▶ **Brief**:
What is needed is a verbatim copy of the data, minus the pictures.

Extracted records section start

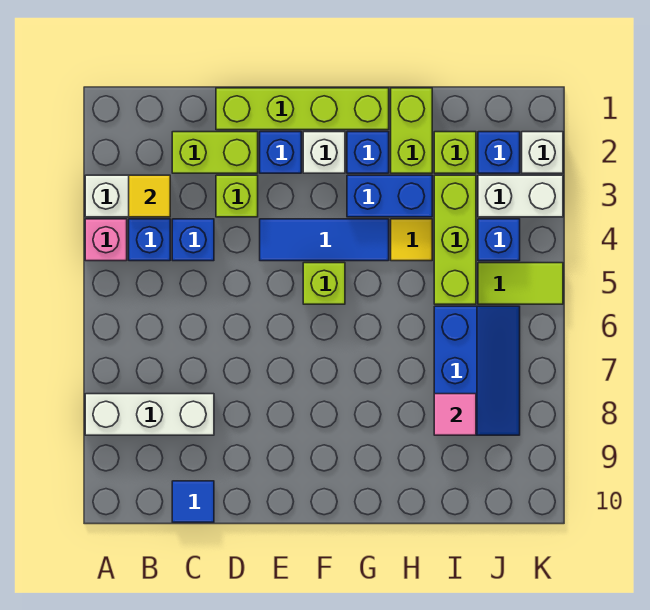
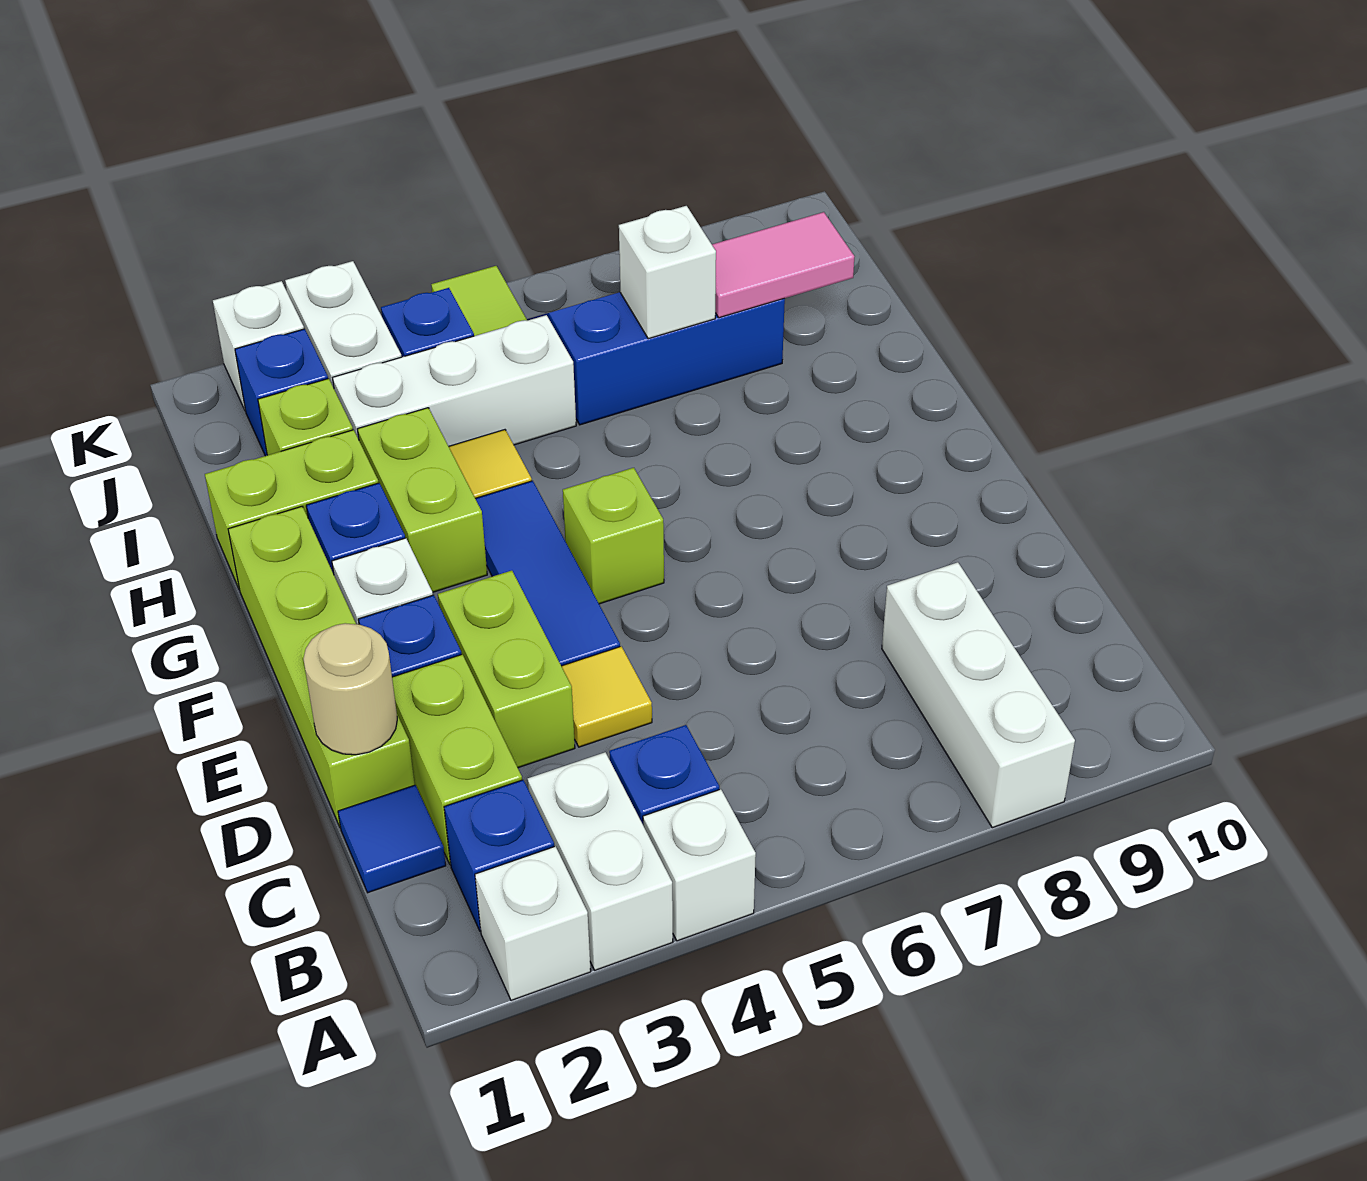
none -> white brick A2 level 1
pink brick A4 level 1 -> white brick A4 level 1
yellow tile B3 level 2 -> yellow tile D4 level 1
blue brick C4 level 1 -> blue brick B2 level 1
blue tile C10 level 1 -> blue tile C1 level 1
none -> tan round brick D1 level 2
lime brick D3 level 1 -> lime brick D3:E3 level 1
blue brick G3:H3 level 1 -> lime brick G3:H3 level 1
lime brick I3:I5 level 1 -> white brick I3:I5 level 1
none -> white brick I7 level 2
pink tile I8 level 2 -> pink tile I8:I9 level 2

Extracted records section end

▶ **Exercise solution**:
none -> white brick A2 level 1
pink brick A4 level 1 -> white brick A4 level 1
yellow tile B3 level 2 -> yellow tile D4 level 1
blue brick C4 level 1 -> blue brick B2 level 1
blue tile C10 level 1 -> blue tile C1 level 1
none -> tan round brick D1 level 2
lime brick D3 level 1 -> lime brick D3:E3 level 1
blue brick G3:H3 level 1 -> lime brick G3:H3 level 1
lime brick I3:I5 level 1 -> white brick I3:I5 level 1
none -> white brick I7 level 2
pink tile I8 level 2 -> pink tile I8:I9 level 2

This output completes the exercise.